### Input data
*** Begin section ***

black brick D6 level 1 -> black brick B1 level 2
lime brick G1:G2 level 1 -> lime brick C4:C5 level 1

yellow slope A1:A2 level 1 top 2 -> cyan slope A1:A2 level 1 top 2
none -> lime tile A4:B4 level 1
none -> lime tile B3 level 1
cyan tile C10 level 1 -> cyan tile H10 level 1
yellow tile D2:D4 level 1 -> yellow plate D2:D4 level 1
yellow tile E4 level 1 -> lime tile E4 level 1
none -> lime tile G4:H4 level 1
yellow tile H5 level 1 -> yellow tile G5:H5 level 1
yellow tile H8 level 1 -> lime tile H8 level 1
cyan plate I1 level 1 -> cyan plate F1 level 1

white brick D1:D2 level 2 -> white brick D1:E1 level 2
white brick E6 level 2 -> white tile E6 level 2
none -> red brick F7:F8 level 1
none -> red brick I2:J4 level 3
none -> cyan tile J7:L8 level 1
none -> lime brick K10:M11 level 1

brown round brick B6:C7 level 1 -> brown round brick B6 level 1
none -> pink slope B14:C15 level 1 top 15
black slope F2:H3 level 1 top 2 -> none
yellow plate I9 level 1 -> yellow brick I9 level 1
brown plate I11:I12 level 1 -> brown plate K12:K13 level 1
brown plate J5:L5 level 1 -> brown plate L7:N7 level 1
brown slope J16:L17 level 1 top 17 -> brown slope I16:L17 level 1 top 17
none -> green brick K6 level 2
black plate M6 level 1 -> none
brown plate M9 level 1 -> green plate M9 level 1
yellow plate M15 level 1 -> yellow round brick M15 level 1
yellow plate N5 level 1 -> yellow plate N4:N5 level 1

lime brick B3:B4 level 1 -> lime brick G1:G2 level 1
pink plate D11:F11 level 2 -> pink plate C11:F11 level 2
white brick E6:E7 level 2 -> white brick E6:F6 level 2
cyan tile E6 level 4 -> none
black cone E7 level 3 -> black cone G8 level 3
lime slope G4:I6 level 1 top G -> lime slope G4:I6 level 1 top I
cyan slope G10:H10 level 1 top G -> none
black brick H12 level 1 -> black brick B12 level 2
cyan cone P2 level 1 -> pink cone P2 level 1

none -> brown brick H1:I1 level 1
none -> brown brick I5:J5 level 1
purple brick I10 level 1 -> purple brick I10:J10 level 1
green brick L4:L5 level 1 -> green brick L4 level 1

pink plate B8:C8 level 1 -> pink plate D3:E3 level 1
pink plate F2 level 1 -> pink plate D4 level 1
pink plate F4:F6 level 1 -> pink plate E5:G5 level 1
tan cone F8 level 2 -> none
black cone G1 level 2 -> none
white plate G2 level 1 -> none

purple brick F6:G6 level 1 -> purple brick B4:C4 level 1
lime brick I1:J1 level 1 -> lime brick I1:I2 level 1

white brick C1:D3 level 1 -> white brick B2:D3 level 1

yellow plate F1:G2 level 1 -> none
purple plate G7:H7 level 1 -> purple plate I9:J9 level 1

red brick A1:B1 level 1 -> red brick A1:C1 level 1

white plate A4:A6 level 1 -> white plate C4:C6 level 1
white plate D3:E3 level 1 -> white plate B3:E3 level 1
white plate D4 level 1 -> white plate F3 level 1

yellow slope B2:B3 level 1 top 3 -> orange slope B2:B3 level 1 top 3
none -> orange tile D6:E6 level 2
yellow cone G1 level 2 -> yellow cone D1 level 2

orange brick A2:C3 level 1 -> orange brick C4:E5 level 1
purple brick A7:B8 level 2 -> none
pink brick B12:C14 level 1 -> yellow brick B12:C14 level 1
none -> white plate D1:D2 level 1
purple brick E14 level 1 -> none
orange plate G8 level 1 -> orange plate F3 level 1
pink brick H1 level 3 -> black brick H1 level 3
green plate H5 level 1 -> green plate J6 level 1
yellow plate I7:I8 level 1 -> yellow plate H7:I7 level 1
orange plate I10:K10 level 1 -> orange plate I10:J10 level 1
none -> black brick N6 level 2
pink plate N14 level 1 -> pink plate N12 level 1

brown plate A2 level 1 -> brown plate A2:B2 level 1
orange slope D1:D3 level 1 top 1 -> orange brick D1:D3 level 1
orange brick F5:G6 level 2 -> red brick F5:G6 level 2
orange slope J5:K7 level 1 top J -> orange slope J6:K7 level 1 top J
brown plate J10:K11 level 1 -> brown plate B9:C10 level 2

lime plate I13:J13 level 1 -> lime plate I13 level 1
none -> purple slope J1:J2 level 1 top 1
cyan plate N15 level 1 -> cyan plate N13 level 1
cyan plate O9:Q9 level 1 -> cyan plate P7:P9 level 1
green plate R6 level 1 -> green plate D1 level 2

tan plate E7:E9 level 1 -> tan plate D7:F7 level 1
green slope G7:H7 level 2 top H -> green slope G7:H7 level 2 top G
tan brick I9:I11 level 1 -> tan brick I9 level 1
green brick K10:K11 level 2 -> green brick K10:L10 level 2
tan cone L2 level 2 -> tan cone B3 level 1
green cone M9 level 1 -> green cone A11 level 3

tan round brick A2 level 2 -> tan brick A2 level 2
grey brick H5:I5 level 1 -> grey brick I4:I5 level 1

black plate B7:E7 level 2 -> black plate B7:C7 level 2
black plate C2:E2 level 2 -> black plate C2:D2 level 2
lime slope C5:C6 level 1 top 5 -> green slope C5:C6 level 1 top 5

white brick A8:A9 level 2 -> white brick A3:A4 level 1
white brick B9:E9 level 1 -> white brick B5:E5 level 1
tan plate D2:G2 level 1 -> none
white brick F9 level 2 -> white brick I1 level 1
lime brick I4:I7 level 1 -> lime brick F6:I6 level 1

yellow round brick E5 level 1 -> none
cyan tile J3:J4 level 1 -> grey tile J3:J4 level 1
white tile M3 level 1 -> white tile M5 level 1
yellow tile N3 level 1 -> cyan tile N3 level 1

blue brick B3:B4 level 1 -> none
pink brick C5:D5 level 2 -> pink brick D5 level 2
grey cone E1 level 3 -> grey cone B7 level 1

*** End section ***

### Your assignment
Your task is to print all of the records exactly.

### Task output
black brick D6 level 1 -> black brick B1 level 2
lime brick G1:G2 level 1 -> lime brick C4:C5 level 1

yellow slope A1:A2 level 1 top 2 -> cyan slope A1:A2 level 1 top 2
none -> lime tile A4:B4 level 1
none -> lime tile B3 level 1
cyan tile C10 level 1 -> cyan tile H10 level 1
yellow tile D2:D4 level 1 -> yellow plate D2:D4 level 1
yellow tile E4 level 1 -> lime tile E4 level 1
none -> lime tile G4:H4 level 1
yellow tile H5 level 1 -> yellow tile G5:H5 level 1
yellow tile H8 level 1 -> lime tile H8 level 1
cyan plate I1 level 1 -> cyan plate F1 level 1

white brick D1:D2 level 2 -> white brick D1:E1 level 2
white brick E6 level 2 -> white tile E6 level 2
none -> red brick F7:F8 level 1
none -> red brick I2:J4 level 3
none -> cyan tile J7:L8 level 1
none -> lime brick K10:M11 level 1

brown round brick B6:C7 level 1 -> brown round brick B6 level 1
none -> pink slope B14:C15 level 1 top 15
black slope F2:H3 level 1 top 2 -> none
yellow plate I9 level 1 -> yellow brick I9 level 1
brown plate I11:I12 level 1 -> brown plate K12:K13 level 1
brown plate J5:L5 level 1 -> brown plate L7:N7 level 1
brown slope J16:L17 level 1 top 17 -> brown slope I16:L17 level 1 top 17
none -> green brick K6 level 2
black plate M6 level 1 -> none
brown plate M9 level 1 -> green plate M9 level 1
yellow plate M15 level 1 -> yellow round brick M15 level 1
yellow plate N5 level 1 -> yellow plate N4:N5 level 1

lime brick B3:B4 level 1 -> lime brick G1:G2 level 1
pink plate D11:F11 level 2 -> pink plate C11:F11 level 2
white brick E6:E7 level 2 -> white brick E6:F6 level 2
cyan tile E6 level 4 -> none
black cone E7 level 3 -> black cone G8 level 3
lime slope G4:I6 level 1 top G -> lime slope G4:I6 level 1 top I
cyan slope G10:H10 level 1 top G -> none
black brick H12 level 1 -> black brick B12 level 2
cyan cone P2 level 1 -> pink cone P2 level 1

none -> brown brick H1:I1 level 1
none -> brown brick I5:J5 level 1
purple brick I10 level 1 -> purple brick I10:J10 level 1
green brick L4:L5 level 1 -> green brick L4 level 1

pink plate B8:C8 level 1 -> pink plate D3:E3 level 1
pink plate F2 level 1 -> pink plate D4 level 1
pink plate F4:F6 level 1 -> pink plate E5:G5 level 1
tan cone F8 level 2 -> none
black cone G1 level 2 -> none
white plate G2 level 1 -> none

purple brick F6:G6 level 1 -> purple brick B4:C4 level 1
lime brick I1:J1 level 1 -> lime brick I1:I2 level 1

white brick C1:D3 level 1 -> white brick B2:D3 level 1

yellow plate F1:G2 level 1 -> none
purple plate G7:H7 level 1 -> purple plate I9:J9 level 1

red brick A1:B1 level 1 -> red brick A1:C1 level 1

white plate A4:A6 level 1 -> white plate C4:C6 level 1
white plate D3:E3 level 1 -> white plate B3:E3 level 1
white plate D4 level 1 -> white plate F3 level 1

yellow slope B2:B3 level 1 top 3 -> orange slope B2:B3 level 1 top 3
none -> orange tile D6:E6 level 2
yellow cone G1 level 2 -> yellow cone D1 level 2

orange brick A2:C3 level 1 -> orange brick C4:E5 level 1
purple brick A7:B8 level 2 -> none
pink brick B12:C14 level 1 -> yellow brick B12:C14 level 1
none -> white plate D1:D2 level 1
purple brick E14 level 1 -> none
orange plate G8 level 1 -> orange plate F3 level 1
pink brick H1 level 3 -> black brick H1 level 3
green plate H5 level 1 -> green plate J6 level 1
yellow plate I7:I8 level 1 -> yellow plate H7:I7 level 1
orange plate I10:K10 level 1 -> orange plate I10:J10 level 1
none -> black brick N6 level 2
pink plate N14 level 1 -> pink plate N12 level 1

brown plate A2 level 1 -> brown plate A2:B2 level 1
orange slope D1:D3 level 1 top 1 -> orange brick D1:D3 level 1
orange brick F5:G6 level 2 -> red brick F5:G6 level 2
orange slope J5:K7 level 1 top J -> orange slope J6:K7 level 1 top J
brown plate J10:K11 level 1 -> brown plate B9:C10 level 2

lime plate I13:J13 level 1 -> lime plate I13 level 1
none -> purple slope J1:J2 level 1 top 1
cyan plate N15 level 1 -> cyan plate N13 level 1
cyan plate O9:Q9 level 1 -> cyan plate P7:P9 level 1
green plate R6 level 1 -> green plate D1 level 2

tan plate E7:E9 level 1 -> tan plate D7:F7 level 1
green slope G7:H7 level 2 top H -> green slope G7:H7 level 2 top G
tan brick I9:I11 level 1 -> tan brick I9 level 1
green brick K10:K11 level 2 -> green brick K10:L10 level 2
tan cone L2 level 2 -> tan cone B3 level 1
green cone M9 level 1 -> green cone A11 level 3

tan round brick A2 level 2 -> tan brick A2 level 2
grey brick H5:I5 level 1 -> grey brick I4:I5 level 1

black plate B7:E7 level 2 -> black plate B7:C7 level 2
black plate C2:E2 level 2 -> black plate C2:D2 level 2
lime slope C5:C6 level 1 top 5 -> green slope C5:C6 level 1 top 5

white brick A8:A9 level 2 -> white brick A3:A4 level 1
white brick B9:E9 level 1 -> white brick B5:E5 level 1
tan plate D2:G2 level 1 -> none
white brick F9 level 2 -> white brick I1 level 1
lime brick I4:I7 level 1 -> lime brick F6:I6 level 1

yellow round brick E5 level 1 -> none
cyan tile J3:J4 level 1 -> grey tile J3:J4 level 1
white tile M3 level 1 -> white tile M5 level 1
yellow tile N3 level 1 -> cyan tile N3 level 1

blue brick B3:B4 level 1 -> none
pink brick C5:D5 level 2 -> pink brick D5 level 2
grey cone E1 level 3 -> grey cone B7 level 1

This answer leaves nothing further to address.